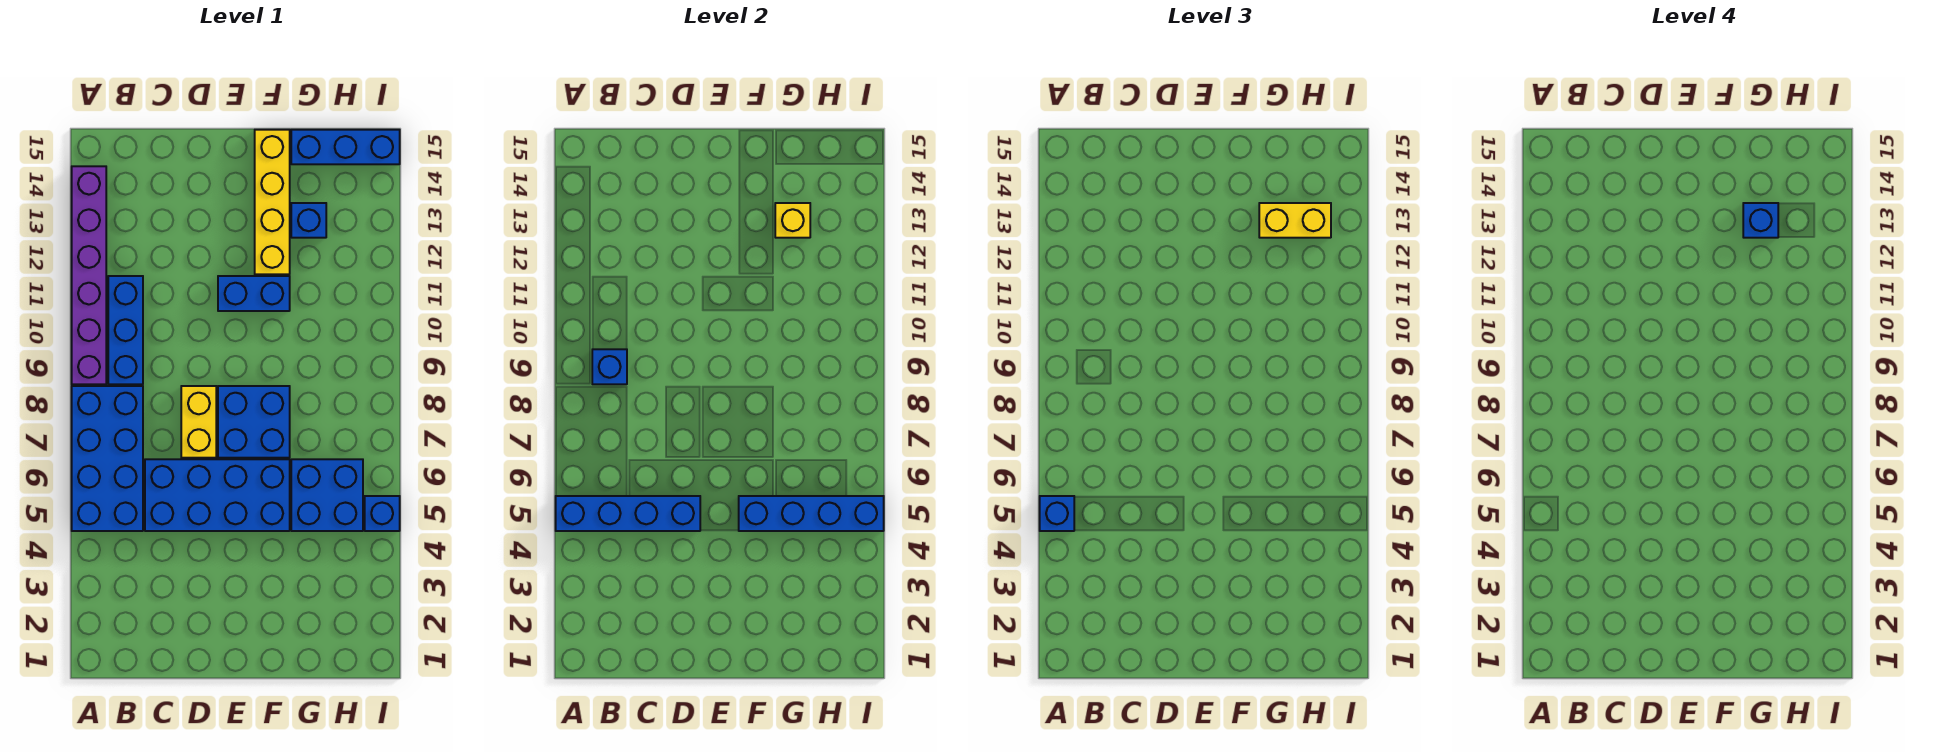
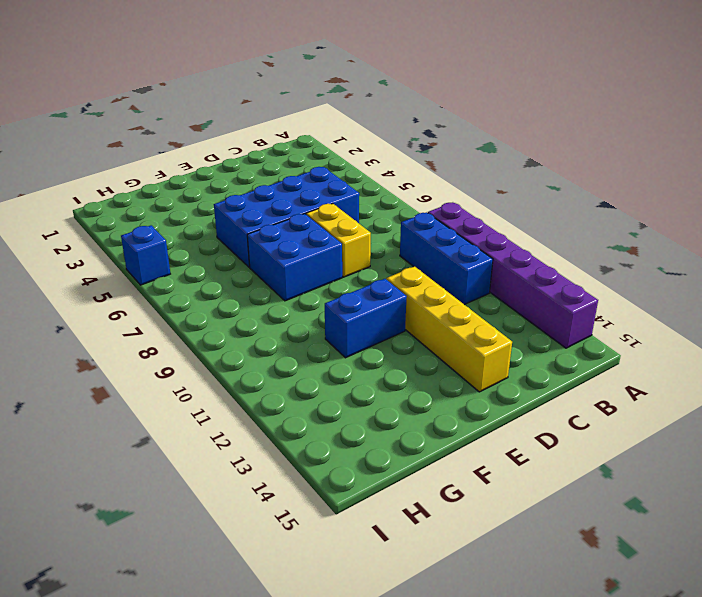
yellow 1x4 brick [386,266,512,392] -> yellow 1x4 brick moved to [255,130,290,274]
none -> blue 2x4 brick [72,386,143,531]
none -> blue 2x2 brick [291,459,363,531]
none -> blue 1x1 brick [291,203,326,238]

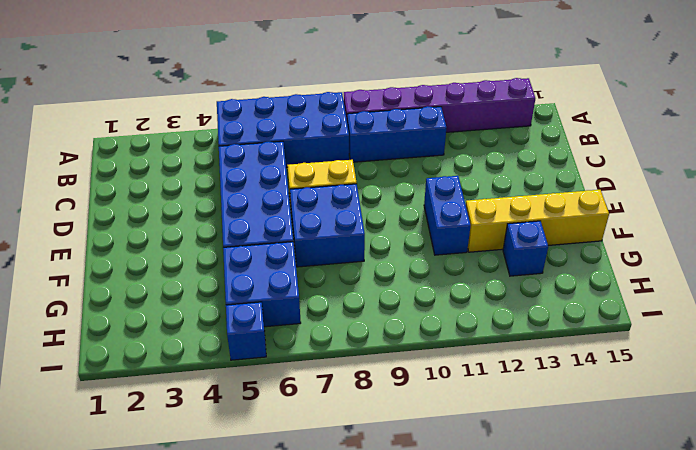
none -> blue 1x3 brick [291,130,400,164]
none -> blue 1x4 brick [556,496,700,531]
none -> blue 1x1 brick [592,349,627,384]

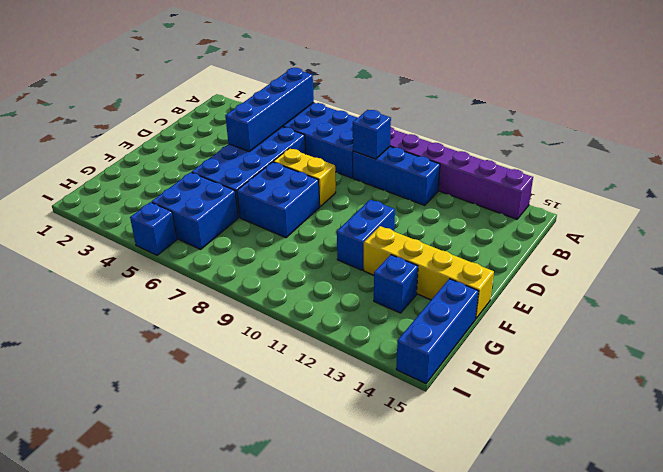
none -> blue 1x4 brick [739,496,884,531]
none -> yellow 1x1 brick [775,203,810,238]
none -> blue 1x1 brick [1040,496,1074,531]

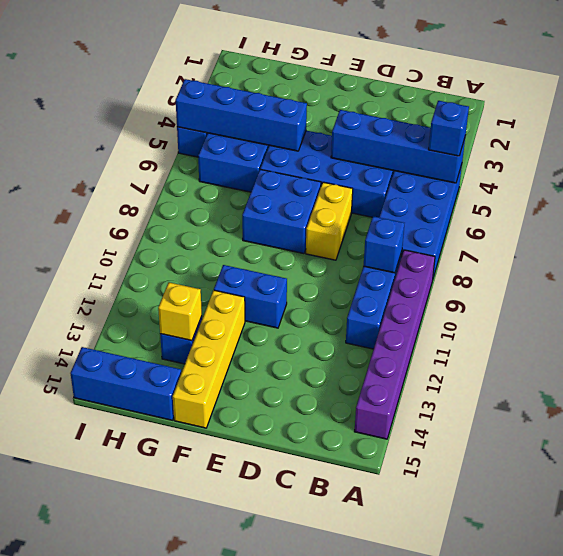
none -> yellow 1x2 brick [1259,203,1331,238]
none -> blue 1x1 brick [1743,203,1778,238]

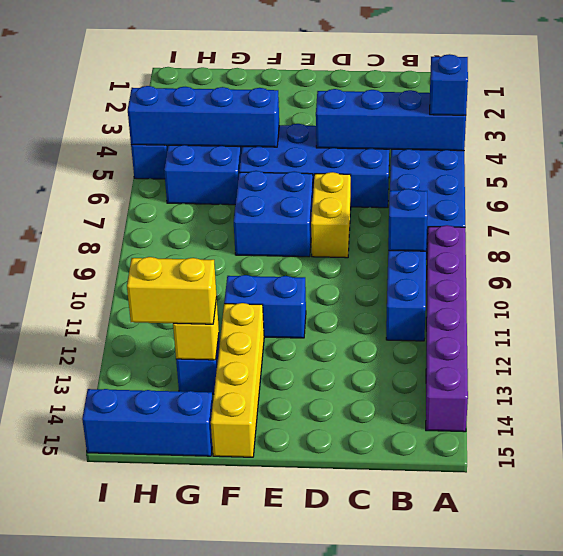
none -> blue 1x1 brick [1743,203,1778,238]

--------------------------------------------------

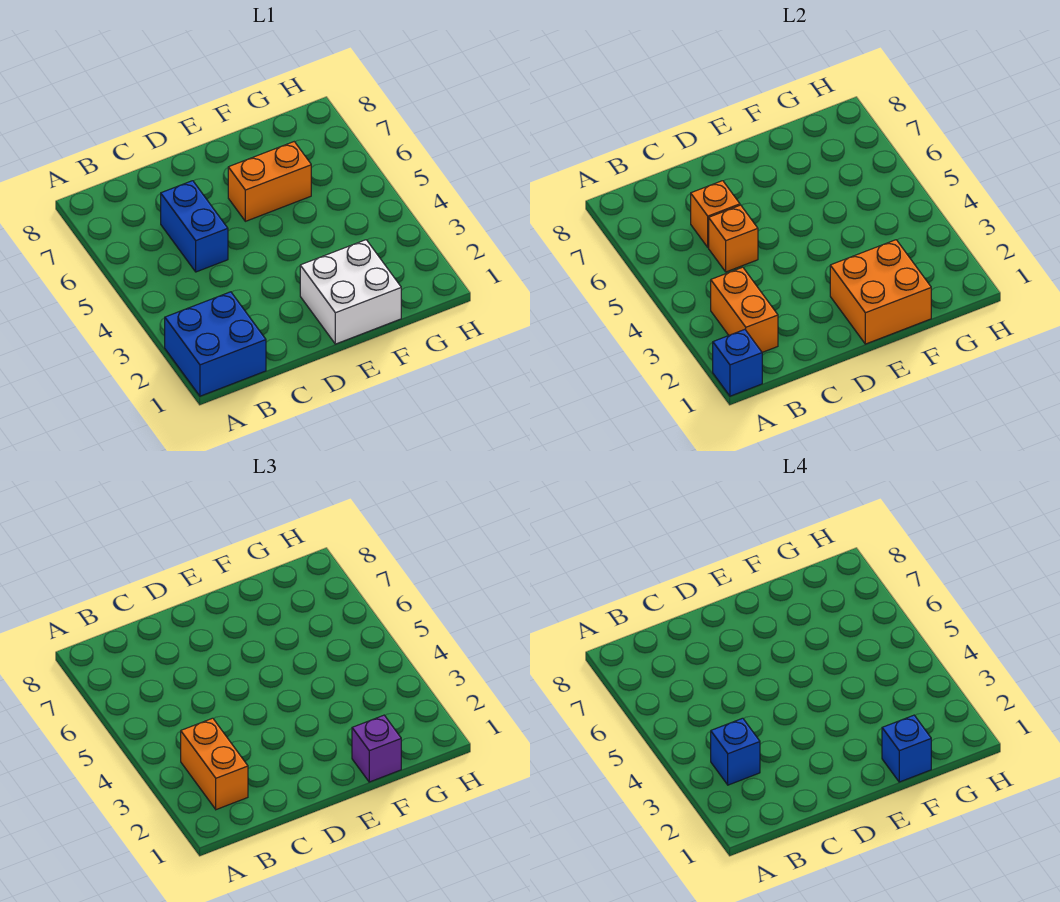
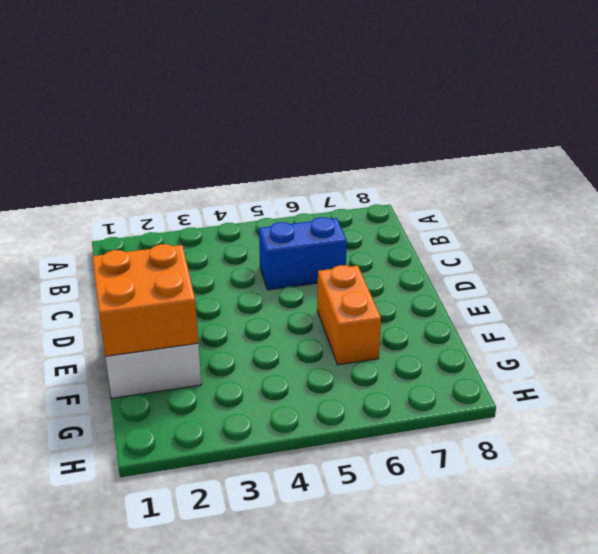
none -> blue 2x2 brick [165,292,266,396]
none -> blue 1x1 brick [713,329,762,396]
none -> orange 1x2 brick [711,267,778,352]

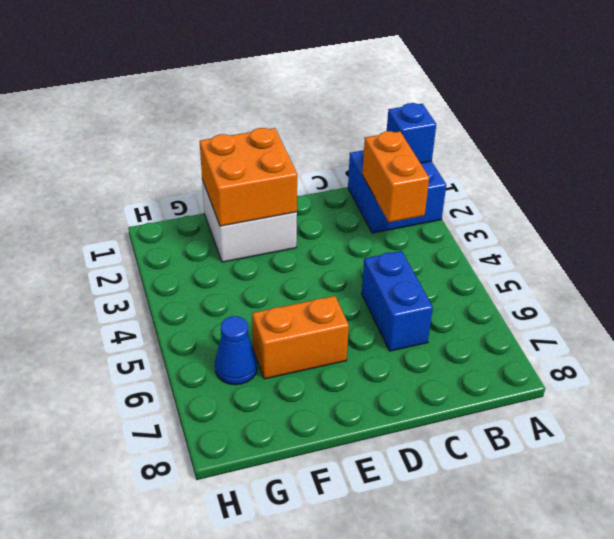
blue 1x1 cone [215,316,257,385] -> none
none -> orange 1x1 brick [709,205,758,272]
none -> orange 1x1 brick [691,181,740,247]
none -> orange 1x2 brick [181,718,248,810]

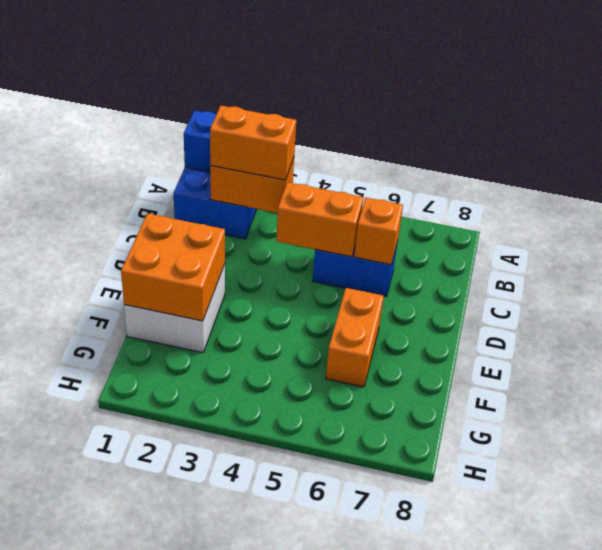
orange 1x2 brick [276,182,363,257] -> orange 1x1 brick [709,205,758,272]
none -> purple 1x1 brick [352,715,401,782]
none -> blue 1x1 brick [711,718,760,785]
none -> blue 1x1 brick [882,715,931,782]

--------------------------------------------------

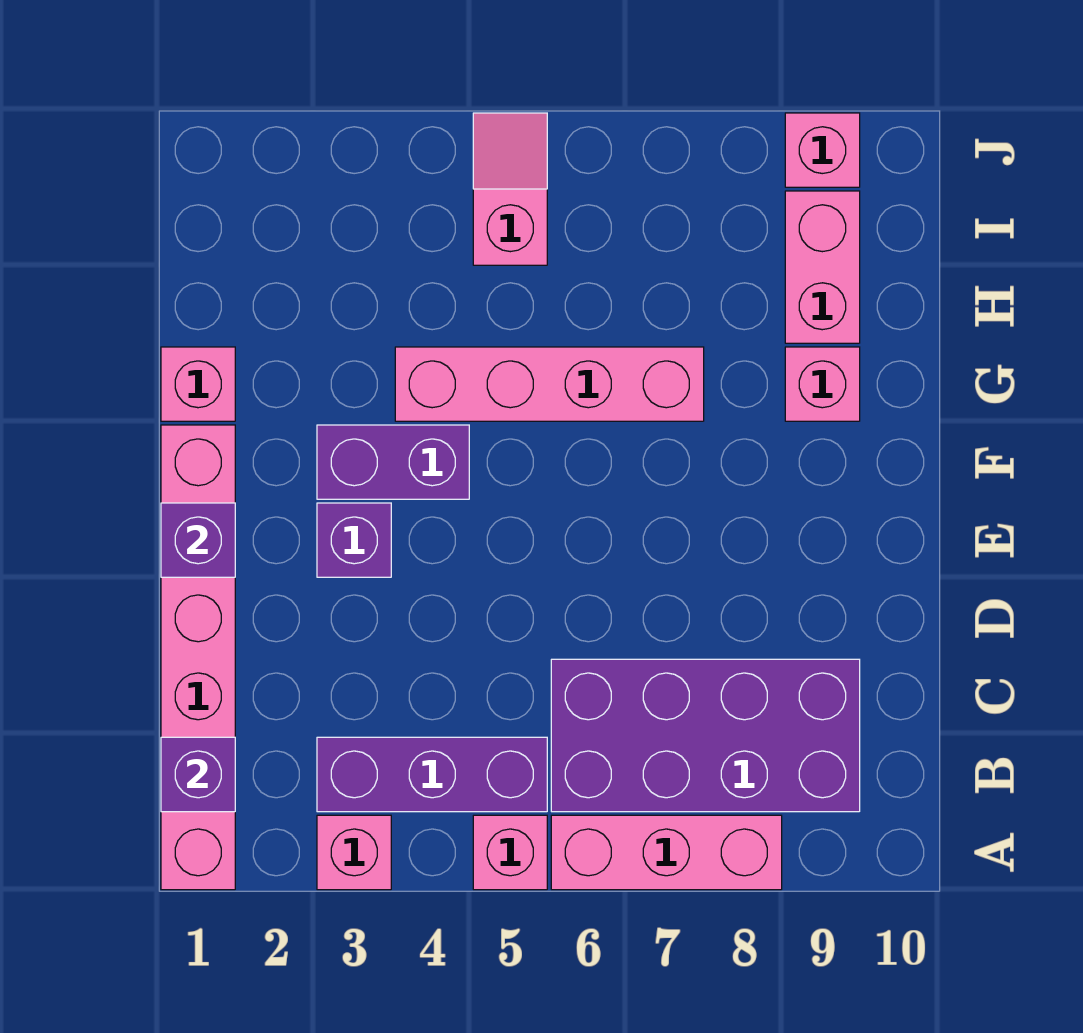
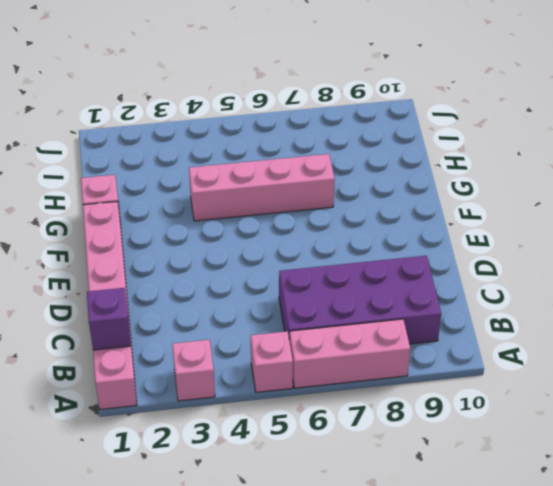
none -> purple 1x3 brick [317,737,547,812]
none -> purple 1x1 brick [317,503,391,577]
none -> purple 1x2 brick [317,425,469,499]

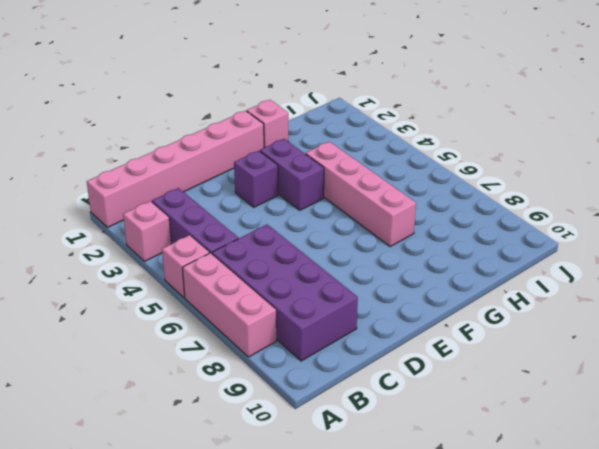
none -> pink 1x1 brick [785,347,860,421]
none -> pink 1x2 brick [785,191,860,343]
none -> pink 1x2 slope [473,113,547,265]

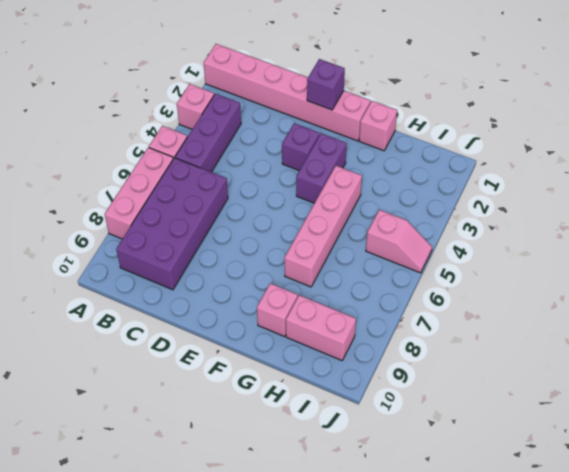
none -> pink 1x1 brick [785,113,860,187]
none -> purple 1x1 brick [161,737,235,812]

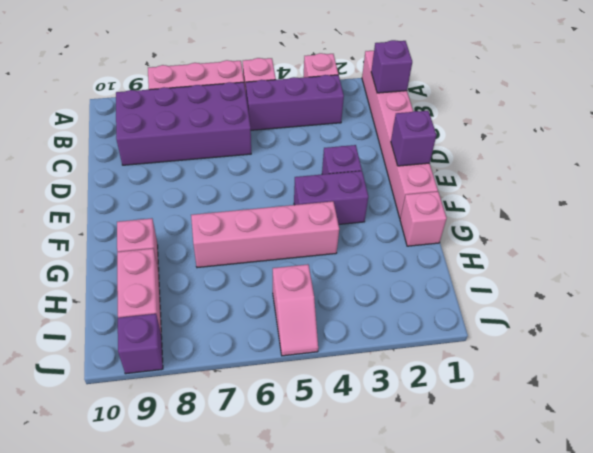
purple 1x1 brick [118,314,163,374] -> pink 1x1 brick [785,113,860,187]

--------------------------------------------------

Work to be completed:
Could the stretch from the line with "none -> pink 1x1 brick [785,347,860,421]" through the line with "purple 1x1 brick [118,314,163,374]" in the listing above be restated word for word, minus the pictures?

Solution for this problem:
none -> pink 1x1 brick [785,347,860,421]
none -> pink 1x2 brick [785,191,860,343]
none -> pink 1x2 slope [473,113,547,265]

none -> pink 1x1 brick [785,113,860,187]
none -> purple 1x1 brick [161,737,235,812]

purple 1x1 brick [118,314,163,374] -> pink 1x1 brick [785,113,860,187]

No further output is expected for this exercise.